Retype, word for word, every line from the one holding "DIGITS3 pin DIO: A0 -> D8" through the one holding "IMU pin INT: 8 -> 14" in the entries below, both included, and only those lines.

+++ Provided records

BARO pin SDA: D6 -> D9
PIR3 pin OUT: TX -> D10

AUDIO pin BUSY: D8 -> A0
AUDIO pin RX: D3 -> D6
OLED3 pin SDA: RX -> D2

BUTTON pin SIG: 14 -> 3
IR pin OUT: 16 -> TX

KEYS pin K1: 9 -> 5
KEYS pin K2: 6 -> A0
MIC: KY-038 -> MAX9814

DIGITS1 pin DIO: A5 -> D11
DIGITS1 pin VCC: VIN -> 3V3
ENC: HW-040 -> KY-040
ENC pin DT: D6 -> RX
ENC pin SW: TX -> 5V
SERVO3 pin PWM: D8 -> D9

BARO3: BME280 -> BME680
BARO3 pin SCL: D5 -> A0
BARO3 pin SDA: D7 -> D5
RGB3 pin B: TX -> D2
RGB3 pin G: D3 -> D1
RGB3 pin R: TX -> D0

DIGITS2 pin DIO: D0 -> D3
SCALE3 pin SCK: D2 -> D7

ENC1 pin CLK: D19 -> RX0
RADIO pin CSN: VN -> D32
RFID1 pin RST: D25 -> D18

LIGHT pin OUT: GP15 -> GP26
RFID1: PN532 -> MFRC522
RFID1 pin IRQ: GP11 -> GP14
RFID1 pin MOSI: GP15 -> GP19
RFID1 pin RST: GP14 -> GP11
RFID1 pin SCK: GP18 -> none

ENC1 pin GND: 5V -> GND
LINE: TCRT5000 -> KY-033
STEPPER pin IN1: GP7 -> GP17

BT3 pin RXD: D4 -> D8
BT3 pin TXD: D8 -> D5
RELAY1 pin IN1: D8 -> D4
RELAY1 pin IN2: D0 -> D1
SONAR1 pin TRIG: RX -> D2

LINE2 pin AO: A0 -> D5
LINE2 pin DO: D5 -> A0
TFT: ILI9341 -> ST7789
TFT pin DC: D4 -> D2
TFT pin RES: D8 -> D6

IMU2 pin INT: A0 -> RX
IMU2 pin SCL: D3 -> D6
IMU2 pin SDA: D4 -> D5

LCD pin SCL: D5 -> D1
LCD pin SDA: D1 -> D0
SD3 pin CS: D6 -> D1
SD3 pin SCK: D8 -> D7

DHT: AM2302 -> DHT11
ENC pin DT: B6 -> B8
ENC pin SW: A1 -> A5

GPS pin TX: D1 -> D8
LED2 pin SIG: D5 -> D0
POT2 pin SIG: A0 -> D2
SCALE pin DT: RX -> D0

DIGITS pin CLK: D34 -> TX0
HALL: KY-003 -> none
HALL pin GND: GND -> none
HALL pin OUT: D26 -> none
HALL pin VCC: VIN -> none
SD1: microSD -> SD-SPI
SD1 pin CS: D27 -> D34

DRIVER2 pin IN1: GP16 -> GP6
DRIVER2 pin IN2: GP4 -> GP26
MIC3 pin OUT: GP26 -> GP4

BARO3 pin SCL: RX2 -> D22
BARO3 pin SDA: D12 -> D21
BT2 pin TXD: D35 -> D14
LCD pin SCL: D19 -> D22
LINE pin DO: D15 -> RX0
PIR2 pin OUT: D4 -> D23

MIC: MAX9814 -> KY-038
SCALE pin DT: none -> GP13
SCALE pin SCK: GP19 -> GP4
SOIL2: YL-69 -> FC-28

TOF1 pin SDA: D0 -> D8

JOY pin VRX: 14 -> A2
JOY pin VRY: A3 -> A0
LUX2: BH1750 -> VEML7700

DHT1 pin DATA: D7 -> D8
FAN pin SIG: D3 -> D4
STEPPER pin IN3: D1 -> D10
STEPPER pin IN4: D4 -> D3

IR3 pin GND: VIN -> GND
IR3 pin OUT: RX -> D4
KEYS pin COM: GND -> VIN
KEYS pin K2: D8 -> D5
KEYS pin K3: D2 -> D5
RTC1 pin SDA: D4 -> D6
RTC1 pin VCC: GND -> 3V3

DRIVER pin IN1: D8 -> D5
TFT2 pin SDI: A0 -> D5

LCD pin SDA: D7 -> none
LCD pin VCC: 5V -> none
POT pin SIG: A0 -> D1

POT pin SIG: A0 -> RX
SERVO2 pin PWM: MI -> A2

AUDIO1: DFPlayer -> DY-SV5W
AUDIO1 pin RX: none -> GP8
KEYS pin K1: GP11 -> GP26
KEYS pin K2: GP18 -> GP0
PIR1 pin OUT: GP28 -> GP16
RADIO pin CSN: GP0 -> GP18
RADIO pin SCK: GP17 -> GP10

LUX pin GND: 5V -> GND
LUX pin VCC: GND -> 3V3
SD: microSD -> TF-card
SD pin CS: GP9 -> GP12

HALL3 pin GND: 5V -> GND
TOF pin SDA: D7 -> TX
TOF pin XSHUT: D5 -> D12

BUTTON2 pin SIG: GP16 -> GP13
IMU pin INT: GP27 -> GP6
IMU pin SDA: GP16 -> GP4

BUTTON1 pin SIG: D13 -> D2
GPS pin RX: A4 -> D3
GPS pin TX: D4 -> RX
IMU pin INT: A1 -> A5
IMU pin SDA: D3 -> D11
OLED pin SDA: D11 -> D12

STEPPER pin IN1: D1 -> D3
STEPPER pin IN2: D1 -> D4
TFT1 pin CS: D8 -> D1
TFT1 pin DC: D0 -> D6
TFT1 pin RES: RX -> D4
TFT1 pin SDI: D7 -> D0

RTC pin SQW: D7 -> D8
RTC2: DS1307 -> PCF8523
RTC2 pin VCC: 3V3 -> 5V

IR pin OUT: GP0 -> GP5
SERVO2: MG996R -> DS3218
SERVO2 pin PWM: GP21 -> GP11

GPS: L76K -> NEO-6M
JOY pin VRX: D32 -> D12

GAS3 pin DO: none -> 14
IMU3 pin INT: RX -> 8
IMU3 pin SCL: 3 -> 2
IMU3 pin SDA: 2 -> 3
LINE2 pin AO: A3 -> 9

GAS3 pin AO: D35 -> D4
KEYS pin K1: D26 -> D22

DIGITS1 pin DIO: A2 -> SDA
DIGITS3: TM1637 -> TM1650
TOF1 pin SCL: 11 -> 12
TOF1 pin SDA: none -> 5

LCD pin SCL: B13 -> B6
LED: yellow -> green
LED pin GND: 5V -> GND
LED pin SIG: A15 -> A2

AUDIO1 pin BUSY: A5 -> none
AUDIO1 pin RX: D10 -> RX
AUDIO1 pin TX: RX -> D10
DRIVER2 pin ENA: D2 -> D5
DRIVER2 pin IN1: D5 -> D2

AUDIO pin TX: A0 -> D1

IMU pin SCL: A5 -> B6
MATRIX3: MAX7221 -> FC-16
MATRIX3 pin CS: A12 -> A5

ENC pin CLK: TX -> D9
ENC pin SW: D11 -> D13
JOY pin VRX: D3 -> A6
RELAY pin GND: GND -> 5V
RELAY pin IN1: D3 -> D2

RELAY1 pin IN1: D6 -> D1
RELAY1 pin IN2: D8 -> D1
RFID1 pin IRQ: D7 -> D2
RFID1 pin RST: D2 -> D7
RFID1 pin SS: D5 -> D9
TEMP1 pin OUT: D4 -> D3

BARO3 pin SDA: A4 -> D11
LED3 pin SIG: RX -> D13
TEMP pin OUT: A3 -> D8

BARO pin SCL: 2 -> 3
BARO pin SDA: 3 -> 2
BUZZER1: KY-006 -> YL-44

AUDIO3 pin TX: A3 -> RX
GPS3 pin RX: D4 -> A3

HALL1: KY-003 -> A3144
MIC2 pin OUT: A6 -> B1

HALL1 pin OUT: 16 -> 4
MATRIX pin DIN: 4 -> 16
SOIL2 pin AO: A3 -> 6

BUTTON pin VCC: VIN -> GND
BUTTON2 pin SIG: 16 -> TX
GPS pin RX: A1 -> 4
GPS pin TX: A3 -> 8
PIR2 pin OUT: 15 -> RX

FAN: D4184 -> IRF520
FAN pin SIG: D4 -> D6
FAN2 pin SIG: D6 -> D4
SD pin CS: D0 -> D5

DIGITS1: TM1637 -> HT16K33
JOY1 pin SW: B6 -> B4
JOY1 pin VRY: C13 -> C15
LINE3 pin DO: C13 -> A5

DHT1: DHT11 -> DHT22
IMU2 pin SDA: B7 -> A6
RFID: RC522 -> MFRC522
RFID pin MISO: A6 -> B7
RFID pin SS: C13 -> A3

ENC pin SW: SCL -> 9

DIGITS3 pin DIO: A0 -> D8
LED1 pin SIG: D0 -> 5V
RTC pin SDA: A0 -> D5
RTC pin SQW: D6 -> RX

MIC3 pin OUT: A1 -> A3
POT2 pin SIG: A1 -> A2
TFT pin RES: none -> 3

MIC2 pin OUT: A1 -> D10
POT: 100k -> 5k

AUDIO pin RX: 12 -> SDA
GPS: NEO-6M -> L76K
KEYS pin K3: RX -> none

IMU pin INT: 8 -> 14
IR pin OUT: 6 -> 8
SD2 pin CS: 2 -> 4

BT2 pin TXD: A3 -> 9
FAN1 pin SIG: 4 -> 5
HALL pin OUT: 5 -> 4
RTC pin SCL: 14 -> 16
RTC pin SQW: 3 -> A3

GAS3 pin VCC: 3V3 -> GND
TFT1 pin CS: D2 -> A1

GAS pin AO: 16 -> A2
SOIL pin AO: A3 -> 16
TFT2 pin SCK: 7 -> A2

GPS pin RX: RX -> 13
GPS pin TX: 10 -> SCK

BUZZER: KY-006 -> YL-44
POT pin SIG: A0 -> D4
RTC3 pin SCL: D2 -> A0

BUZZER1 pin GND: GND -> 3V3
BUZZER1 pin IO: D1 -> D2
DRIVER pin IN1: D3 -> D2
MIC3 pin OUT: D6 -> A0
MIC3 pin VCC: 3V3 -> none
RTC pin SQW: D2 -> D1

++++++

■ **Finished task**
DIGITS3 pin DIO: A0 -> D8
LED1 pin SIG: D0 -> 5V
RTC pin SDA: A0 -> D5
RTC pin SQW: D6 -> RX

MIC3 pin OUT: A1 -> A3
POT2 pin SIG: A1 -> A2
TFT pin RES: none -> 3

MIC2 pin OUT: A1 -> D10
POT: 100k -> 5k

AUDIO pin RX: 12 -> SDA
GPS: NEO-6M -> L76K
KEYS pin K3: RX -> none

IMU pin INT: 8 -> 14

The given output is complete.